With the records below as input, work out how many lines include the word "diamond". Give only the number.

Shape position tracking data:
%%
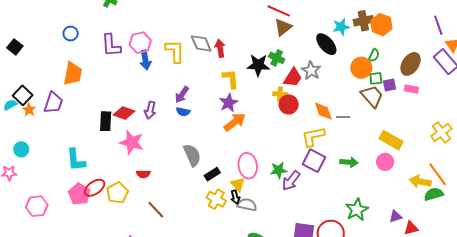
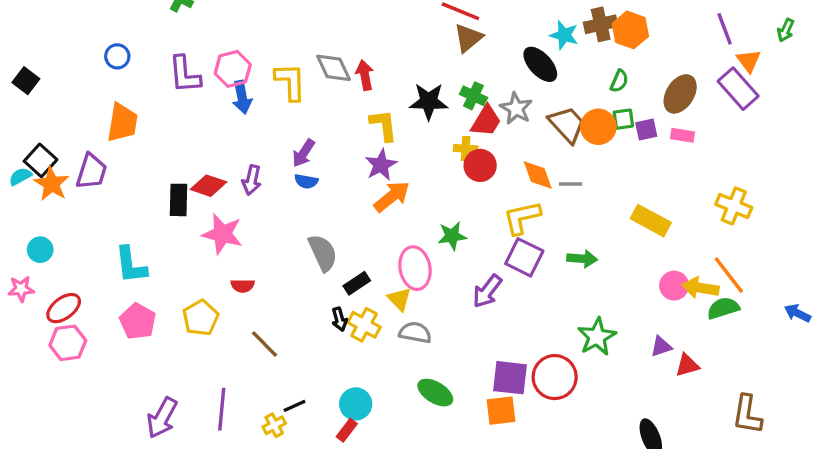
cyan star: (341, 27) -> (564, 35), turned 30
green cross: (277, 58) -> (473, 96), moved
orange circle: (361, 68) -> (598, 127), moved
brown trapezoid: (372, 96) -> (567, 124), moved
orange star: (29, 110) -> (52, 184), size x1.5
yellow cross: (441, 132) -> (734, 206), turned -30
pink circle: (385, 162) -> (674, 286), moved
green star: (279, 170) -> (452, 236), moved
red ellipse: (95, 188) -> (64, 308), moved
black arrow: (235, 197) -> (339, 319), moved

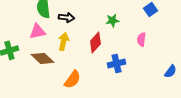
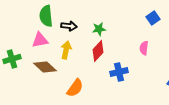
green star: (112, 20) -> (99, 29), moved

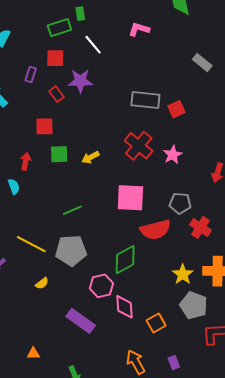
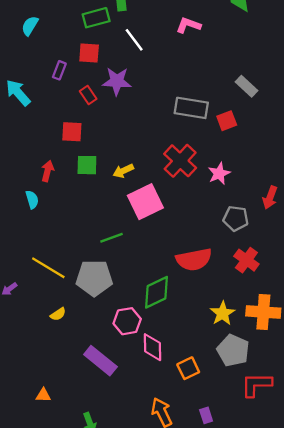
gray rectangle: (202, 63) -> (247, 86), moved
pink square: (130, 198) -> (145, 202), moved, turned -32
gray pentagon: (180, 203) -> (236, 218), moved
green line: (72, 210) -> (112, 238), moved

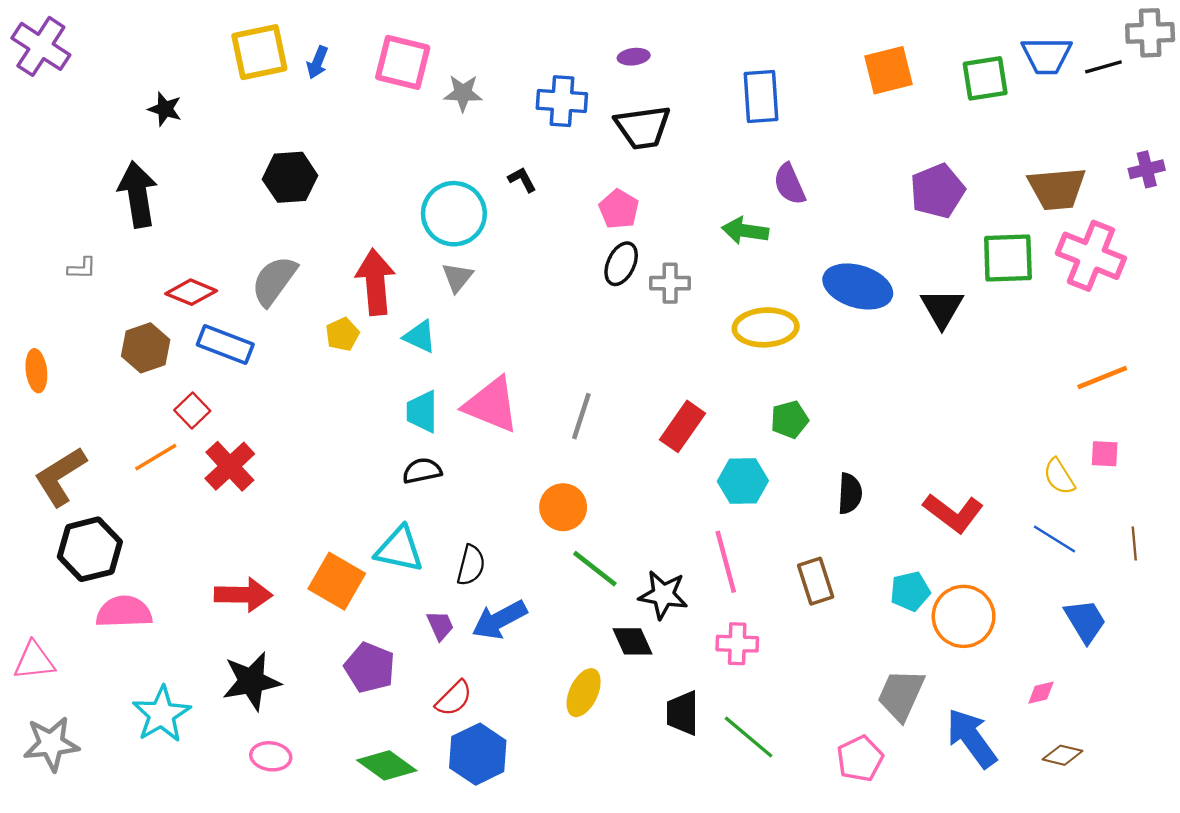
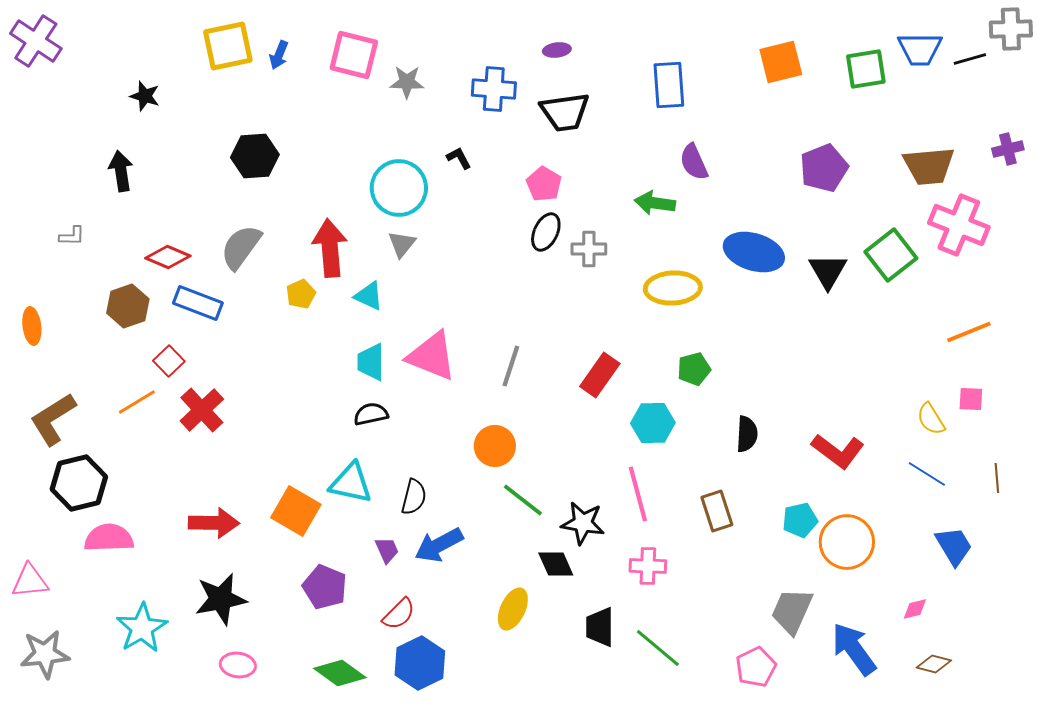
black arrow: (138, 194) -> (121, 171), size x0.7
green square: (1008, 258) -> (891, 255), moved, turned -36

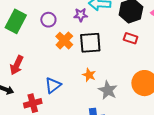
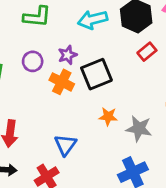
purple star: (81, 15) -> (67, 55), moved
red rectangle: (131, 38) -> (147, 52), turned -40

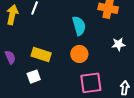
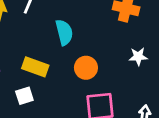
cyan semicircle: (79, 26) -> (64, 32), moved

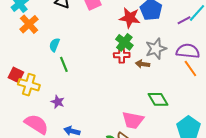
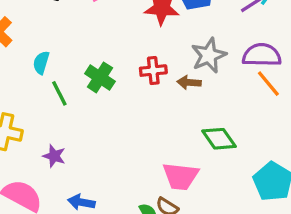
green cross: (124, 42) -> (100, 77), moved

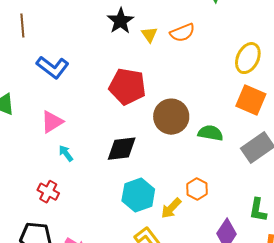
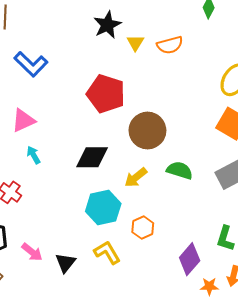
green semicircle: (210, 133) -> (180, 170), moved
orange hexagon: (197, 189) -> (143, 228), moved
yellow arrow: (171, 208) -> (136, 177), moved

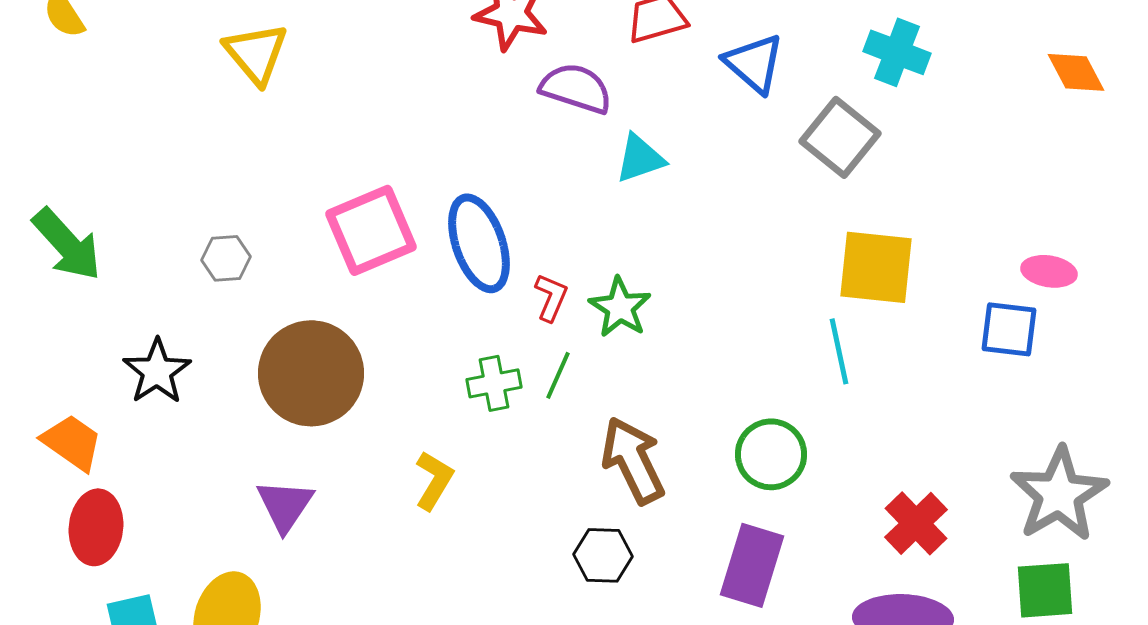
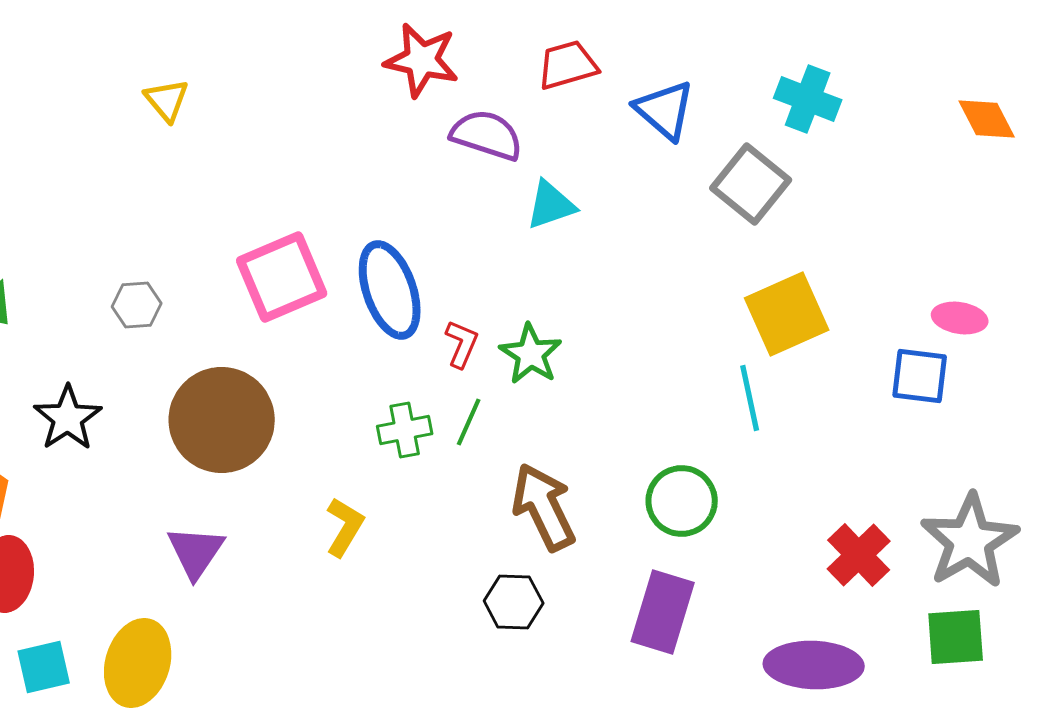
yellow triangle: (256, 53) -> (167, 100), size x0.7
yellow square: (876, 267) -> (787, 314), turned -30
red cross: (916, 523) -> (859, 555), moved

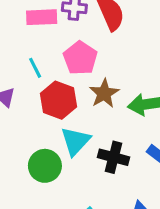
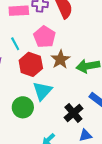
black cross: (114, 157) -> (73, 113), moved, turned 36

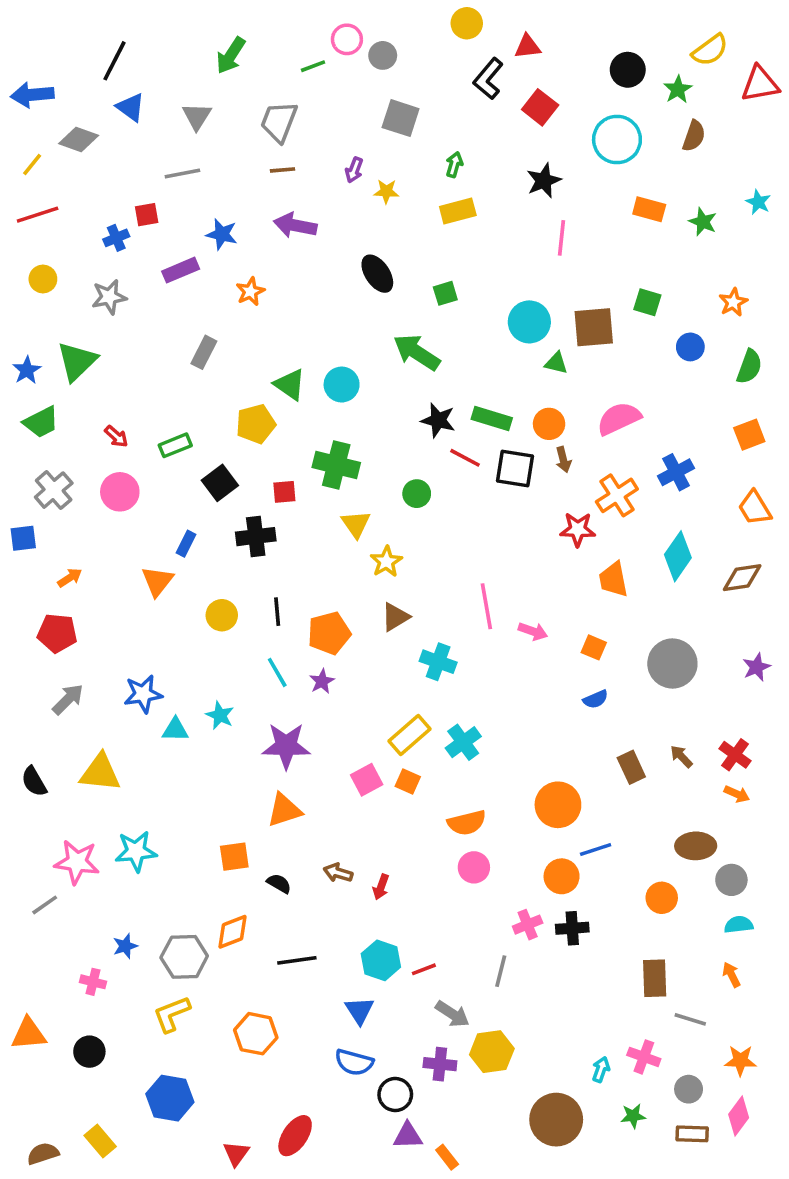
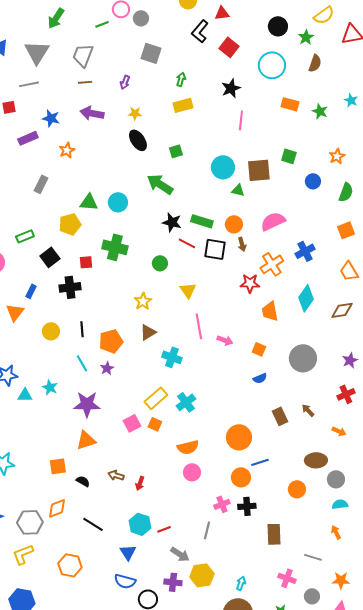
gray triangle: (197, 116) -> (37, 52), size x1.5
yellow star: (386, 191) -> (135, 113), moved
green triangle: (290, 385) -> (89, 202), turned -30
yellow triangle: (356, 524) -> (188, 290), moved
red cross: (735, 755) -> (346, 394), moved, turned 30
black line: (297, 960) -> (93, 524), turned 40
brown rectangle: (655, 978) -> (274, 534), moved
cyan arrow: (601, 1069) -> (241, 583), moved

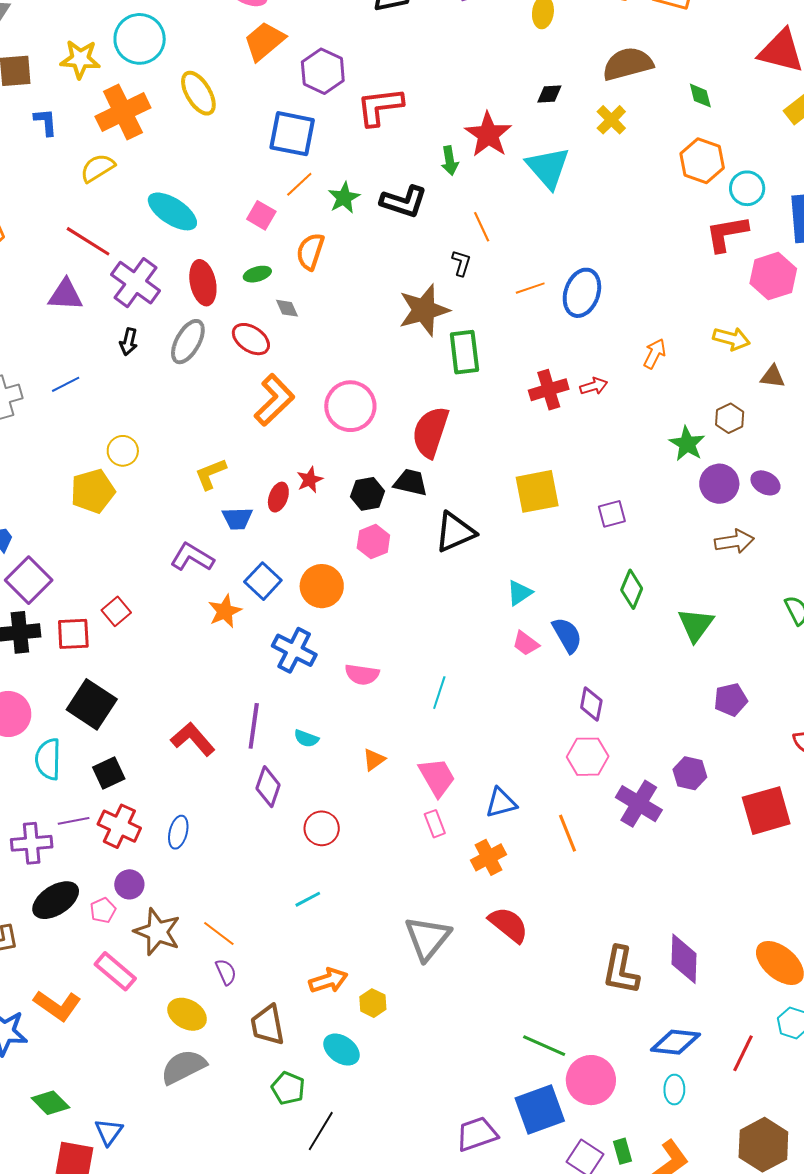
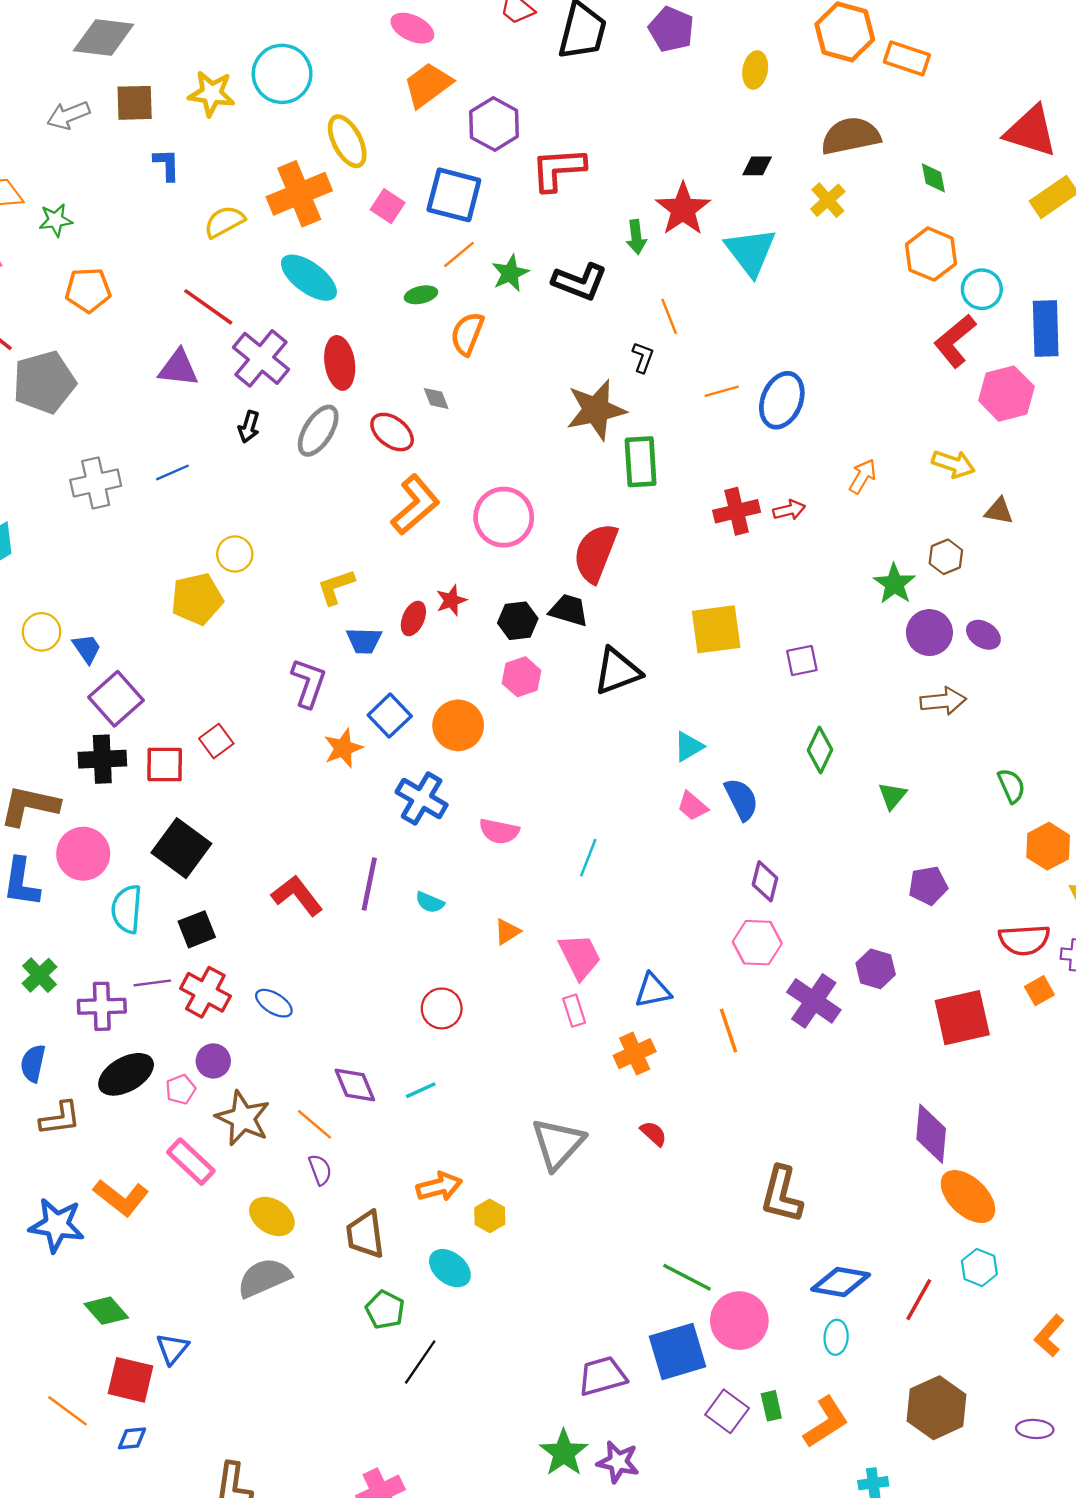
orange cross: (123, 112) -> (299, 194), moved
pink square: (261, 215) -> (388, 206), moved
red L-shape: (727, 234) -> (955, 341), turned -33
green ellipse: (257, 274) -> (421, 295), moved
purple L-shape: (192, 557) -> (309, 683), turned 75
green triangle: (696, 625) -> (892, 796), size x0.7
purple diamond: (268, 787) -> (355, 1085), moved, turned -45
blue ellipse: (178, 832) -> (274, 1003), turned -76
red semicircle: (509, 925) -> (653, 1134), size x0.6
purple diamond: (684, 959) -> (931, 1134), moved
%%
- _Solution_
2